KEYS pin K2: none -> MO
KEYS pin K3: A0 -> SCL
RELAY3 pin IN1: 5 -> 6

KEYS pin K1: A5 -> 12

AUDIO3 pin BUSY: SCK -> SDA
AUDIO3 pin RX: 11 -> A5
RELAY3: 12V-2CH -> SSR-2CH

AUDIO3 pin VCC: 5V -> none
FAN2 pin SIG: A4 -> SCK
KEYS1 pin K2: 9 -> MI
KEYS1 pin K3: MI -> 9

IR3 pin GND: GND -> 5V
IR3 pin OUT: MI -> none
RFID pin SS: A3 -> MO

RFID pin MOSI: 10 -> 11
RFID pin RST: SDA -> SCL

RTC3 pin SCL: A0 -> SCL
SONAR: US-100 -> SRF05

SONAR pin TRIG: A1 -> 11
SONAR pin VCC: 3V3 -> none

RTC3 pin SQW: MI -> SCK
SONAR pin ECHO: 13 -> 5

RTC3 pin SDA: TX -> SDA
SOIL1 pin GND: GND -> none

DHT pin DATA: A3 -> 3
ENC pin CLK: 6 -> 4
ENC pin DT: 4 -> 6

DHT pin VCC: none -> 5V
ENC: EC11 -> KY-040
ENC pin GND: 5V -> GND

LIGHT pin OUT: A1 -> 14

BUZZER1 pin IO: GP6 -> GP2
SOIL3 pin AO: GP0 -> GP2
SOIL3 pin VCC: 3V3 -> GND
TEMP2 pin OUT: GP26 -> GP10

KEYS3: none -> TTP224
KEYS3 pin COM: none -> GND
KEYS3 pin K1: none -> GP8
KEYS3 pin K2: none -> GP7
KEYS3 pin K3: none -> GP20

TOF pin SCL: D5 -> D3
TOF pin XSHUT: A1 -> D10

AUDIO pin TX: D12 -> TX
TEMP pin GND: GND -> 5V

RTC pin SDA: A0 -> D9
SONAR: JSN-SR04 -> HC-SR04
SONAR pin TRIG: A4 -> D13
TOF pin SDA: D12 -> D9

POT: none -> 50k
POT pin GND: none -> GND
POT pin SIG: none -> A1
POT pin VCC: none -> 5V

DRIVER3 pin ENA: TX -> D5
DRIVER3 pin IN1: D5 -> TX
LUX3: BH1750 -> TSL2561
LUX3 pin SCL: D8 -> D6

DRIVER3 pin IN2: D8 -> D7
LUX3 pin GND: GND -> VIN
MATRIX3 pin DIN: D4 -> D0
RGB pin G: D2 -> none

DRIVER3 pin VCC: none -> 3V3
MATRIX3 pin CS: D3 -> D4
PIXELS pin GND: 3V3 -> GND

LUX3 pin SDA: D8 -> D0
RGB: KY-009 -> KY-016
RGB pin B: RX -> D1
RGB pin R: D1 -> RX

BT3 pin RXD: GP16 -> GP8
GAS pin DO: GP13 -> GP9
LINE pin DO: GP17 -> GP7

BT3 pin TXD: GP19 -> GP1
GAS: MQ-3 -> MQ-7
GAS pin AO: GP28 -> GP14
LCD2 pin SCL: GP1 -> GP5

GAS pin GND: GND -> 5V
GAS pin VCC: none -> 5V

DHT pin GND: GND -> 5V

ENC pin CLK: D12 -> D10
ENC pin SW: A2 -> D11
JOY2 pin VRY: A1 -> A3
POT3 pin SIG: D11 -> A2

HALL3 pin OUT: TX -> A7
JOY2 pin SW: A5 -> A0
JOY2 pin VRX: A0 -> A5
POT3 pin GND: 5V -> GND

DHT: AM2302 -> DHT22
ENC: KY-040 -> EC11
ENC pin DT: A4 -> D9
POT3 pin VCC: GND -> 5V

## AIM OF THE EXERCISE
A faithful, complete reproduction of the listing above is requested.

## RESULT OF THE TASK
KEYS pin K2: none -> MO
KEYS pin K3: A0 -> SCL
RELAY3 pin IN1: 5 -> 6

KEYS pin K1: A5 -> 12

AUDIO3 pin BUSY: SCK -> SDA
AUDIO3 pin RX: 11 -> A5
RELAY3: 12V-2CH -> SSR-2CH

AUDIO3 pin VCC: 5V -> none
FAN2 pin SIG: A4 -> SCK
KEYS1 pin K2: 9 -> MI
KEYS1 pin K3: MI -> 9

IR3 pin GND: GND -> 5V
IR3 pin OUT: MI -> none
RFID pin SS: A3 -> MO

RFID pin MOSI: 10 -> 11
RFID pin RST: SDA -> SCL

RTC3 pin SCL: A0 -> SCL
SONAR: US-100 -> SRF05

SONAR pin TRIG: A1 -> 11
SONAR pin VCC: 3V3 -> none

RTC3 pin SQW: MI -> SCK
SONAR pin ECHO: 13 -> 5

RTC3 pin SDA: TX -> SDA
SOIL1 pin GND: GND -> none

DHT pin DATA: A3 -> 3
ENC pin CLK: 6 -> 4
ENC pin DT: 4 -> 6

DHT pin VCC: none -> 5V
ENC: EC11 -> KY-040
ENC pin GND: 5V -> GND

LIGHT pin OUT: A1 -> 14

BUZZER1 pin IO: GP6 -> GP2
SOIL3 pin AO: GP0 -> GP2
SOIL3 pin VCC: 3V3 -> GND
TEMP2 pin OUT: GP26 -> GP10

KEYS3: none -> TTP224
KEYS3 pin COM: none -> GND
KEYS3 pin K1: none -> GP8
KEYS3 pin K2: none -> GP7
KEYS3 pin K3: none -> GP20

TOF pin SCL: D5 -> D3
TOF pin XSHUT: A1 -> D10

AUDIO pin TX: D12 -> TX
TEMP pin GND: GND -> 5V

RTC pin SDA: A0 -> D9
SONAR: JSN-SR04 -> HC-SR04
SONAR pin TRIG: A4 -> D13
TOF pin SDA: D12 -> D9

POT: none -> 50k
POT pin GND: none -> GND
POT pin SIG: none -> A1
POT pin VCC: none -> 5V

DRIVER3 pin ENA: TX -> D5
DRIVER3 pin IN1: D5 -> TX
LUX3: BH1750 -> TSL2561
LUX3 pin SCL: D8 -> D6

DRIVER3 pin IN2: D8 -> D7
LUX3 pin GND: GND -> VIN
MATRIX3 pin DIN: D4 -> D0
RGB pin G: D2 -> none

DRIVER3 pin VCC: none -> 3V3
MATRIX3 pin CS: D3 -> D4
PIXELS pin GND: 3V3 -> GND

LUX3 pin SDA: D8 -> D0
RGB: KY-009 -> KY-016
RGB pin B: RX -> D1
RGB pin R: D1 -> RX

BT3 pin RXD: GP16 -> GP8
GAS pin DO: GP13 -> GP9
LINE pin DO: GP17 -> GP7

BT3 pin TXD: GP19 -> GP1
GAS: MQ-3 -> MQ-7
GAS pin AO: GP28 -> GP14
LCD2 pin SCL: GP1 -> GP5

GAS pin GND: GND -> 5V
GAS pin VCC: none -> 5V

DHT pin GND: GND -> 5V

ENC pin CLK: D12 -> D10
ENC pin SW: A2 -> D11
JOY2 pin VRY: A1 -> A3
POT3 pin SIG: D11 -> A2

HALL3 pin OUT: TX -> A7
JOY2 pin SW: A5 -> A0
JOY2 pin VRX: A0 -> A5
POT3 pin GND: 5V -> GND

DHT: AM2302 -> DHT22
ENC: KY-040 -> EC11
ENC pin DT: A4 -> D9
POT3 pin VCC: GND -> 5V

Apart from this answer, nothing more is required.